* _Goal of the exercise_: Leave out every line that comes before the one containing "building: none -> [45,167,97,217]", and reproduce the rest of the listing below exactly, through its last line.
Segment Open
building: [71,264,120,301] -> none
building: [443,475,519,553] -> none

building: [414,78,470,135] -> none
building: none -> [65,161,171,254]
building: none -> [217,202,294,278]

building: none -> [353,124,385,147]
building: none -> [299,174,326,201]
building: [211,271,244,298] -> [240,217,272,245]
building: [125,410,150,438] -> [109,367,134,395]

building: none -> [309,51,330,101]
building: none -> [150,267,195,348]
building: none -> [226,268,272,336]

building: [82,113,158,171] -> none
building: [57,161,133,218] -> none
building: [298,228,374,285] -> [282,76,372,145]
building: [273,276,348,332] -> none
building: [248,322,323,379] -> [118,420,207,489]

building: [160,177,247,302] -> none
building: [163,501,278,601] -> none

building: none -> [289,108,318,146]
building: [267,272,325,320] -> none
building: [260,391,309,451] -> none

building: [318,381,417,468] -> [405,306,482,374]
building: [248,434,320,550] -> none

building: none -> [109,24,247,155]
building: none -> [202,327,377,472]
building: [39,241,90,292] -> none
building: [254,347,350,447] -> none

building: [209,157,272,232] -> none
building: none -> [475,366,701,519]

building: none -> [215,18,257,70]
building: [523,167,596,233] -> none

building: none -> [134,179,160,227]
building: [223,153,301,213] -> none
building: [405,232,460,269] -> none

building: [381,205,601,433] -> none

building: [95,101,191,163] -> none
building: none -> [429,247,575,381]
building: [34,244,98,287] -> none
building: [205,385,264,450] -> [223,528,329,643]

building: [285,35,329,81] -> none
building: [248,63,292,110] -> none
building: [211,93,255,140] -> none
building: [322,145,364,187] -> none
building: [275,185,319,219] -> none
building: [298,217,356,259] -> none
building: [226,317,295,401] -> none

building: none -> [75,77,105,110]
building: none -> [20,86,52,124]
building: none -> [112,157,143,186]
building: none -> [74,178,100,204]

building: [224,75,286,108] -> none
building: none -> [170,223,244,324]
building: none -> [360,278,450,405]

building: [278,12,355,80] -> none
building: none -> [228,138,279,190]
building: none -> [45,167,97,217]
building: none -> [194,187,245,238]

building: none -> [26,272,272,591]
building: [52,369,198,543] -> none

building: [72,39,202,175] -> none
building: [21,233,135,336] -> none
Segment Closed
* _Solution to the exercise_:
building: none -> [45,167,97,217]
building: none -> [194,187,245,238]

building: none -> [26,272,272,591]
building: [52,369,198,543] -> none

building: [72,39,202,175] -> none
building: [21,233,135,336] -> none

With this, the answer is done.